* [WHAT TO PRODUCE]
Using the data below, copy every line that contains the word "green".

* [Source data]
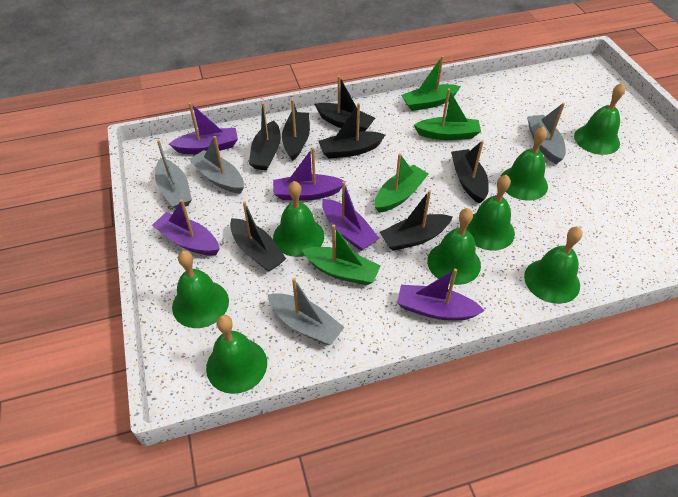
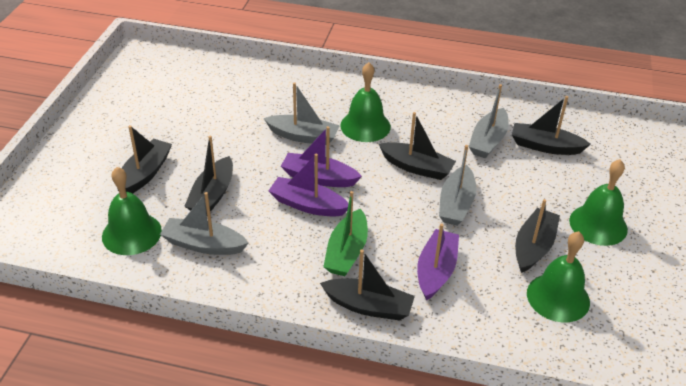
black boat: 7 -> 6
green bell: 8 -> 4
green boat: 4 -> 1
purple boat: 5 -> 3

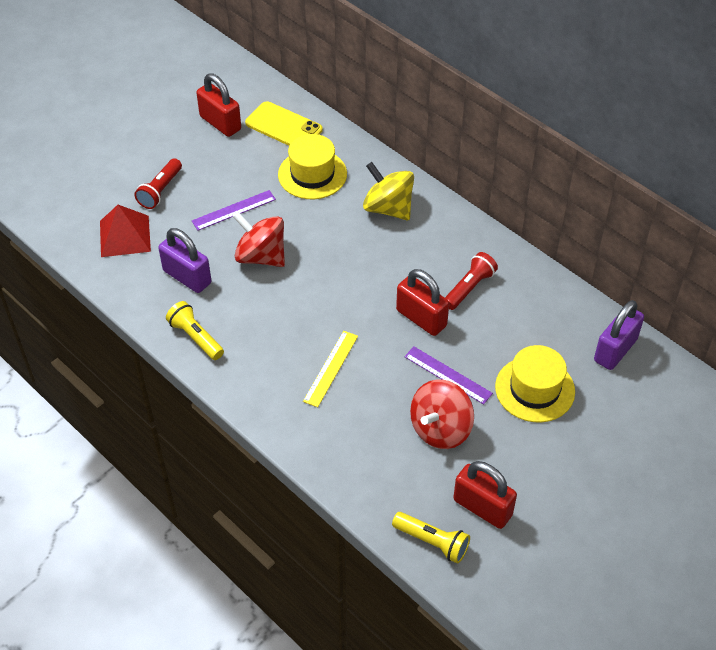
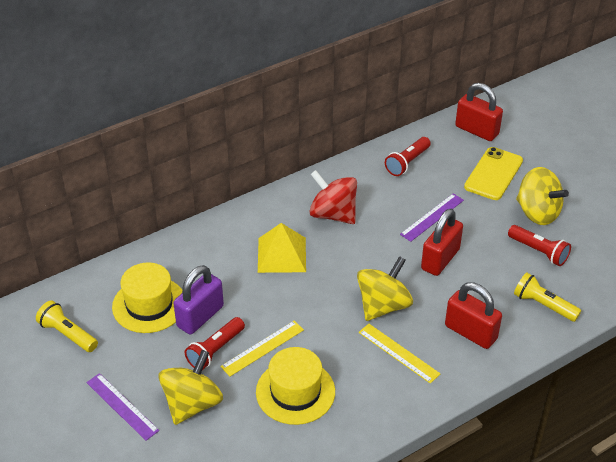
purple padlock: 2 -> 1
red flashlight: 2 -> 3
red pyramid: 1 -> 0
red spinning top: 2 -> 1
yellow pyramid: 0 -> 1
yellow ruler: 1 -> 2
yellow spinning top: 1 -> 3

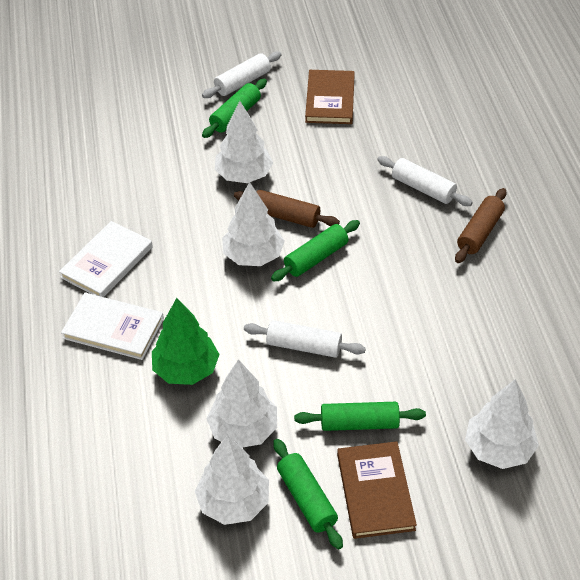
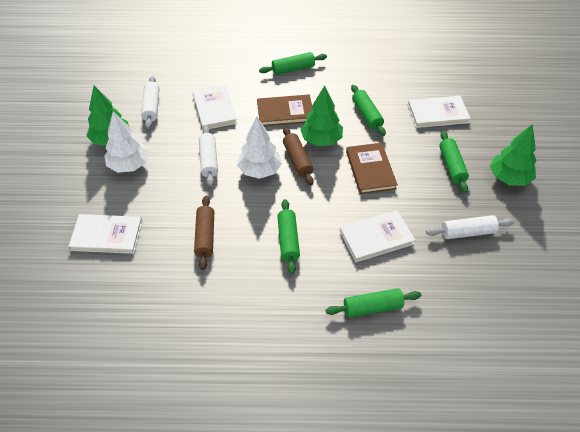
green rolling pin: 4 -> 5
green tree: 1 -> 3
white book: 2 -> 4
white tree: 5 -> 2

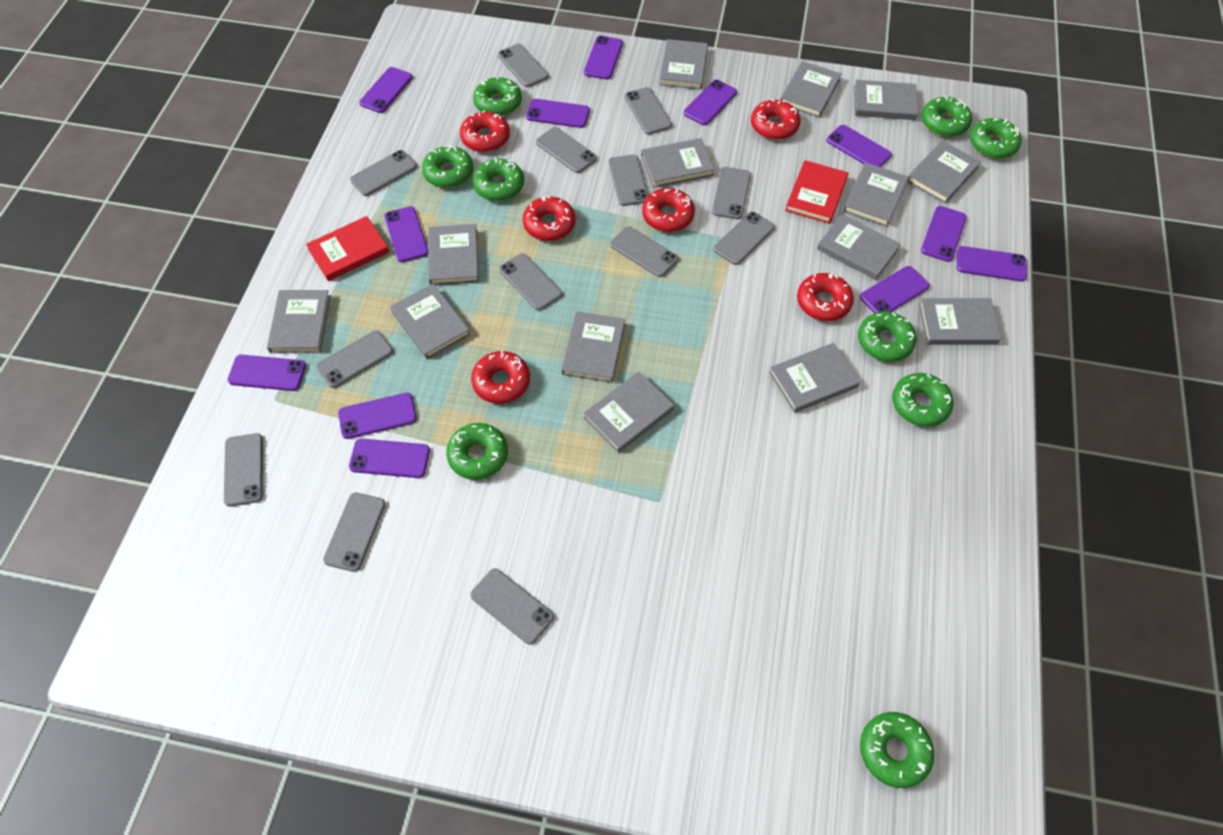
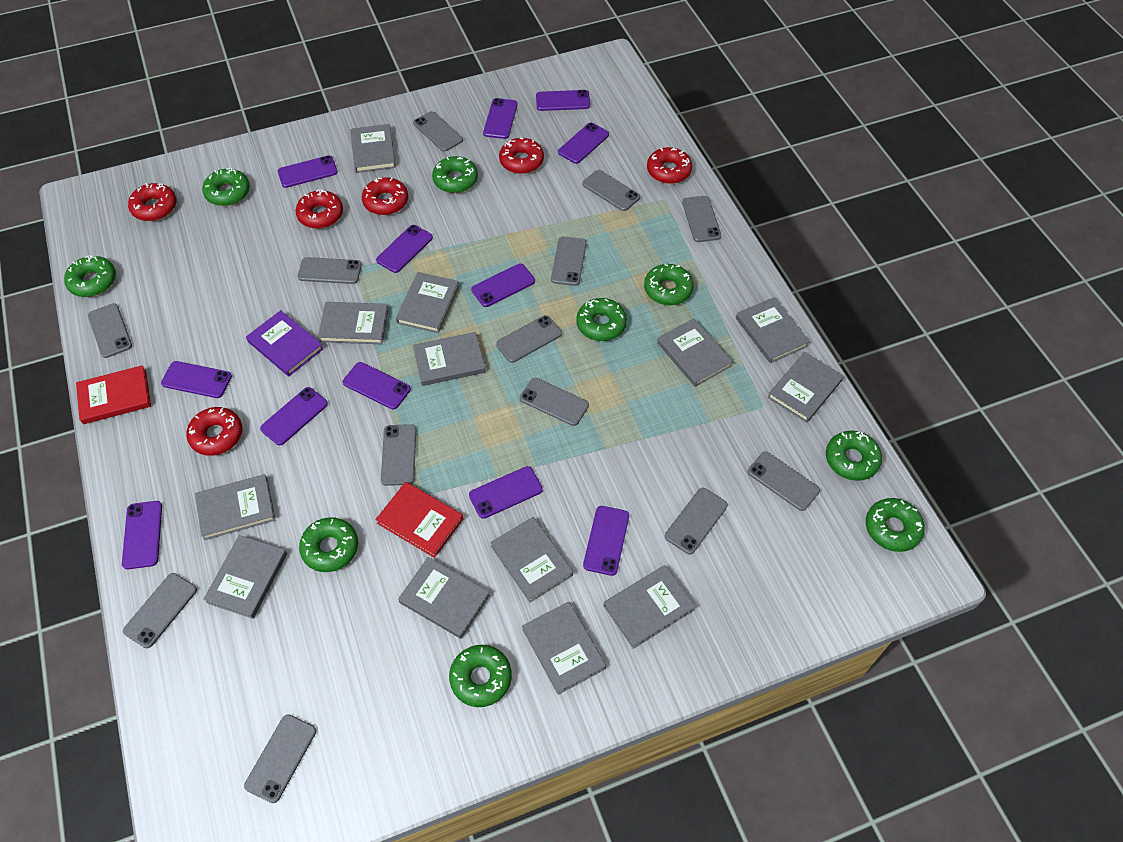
grey book: 14 -> 13
purple book: 0 -> 1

* [SOLUTION TO THIS PROBLEM]
green bell: 8 -> 4
green boat: 4 -> 1
green rolling pin: 4 -> 5
green tree: 1 -> 3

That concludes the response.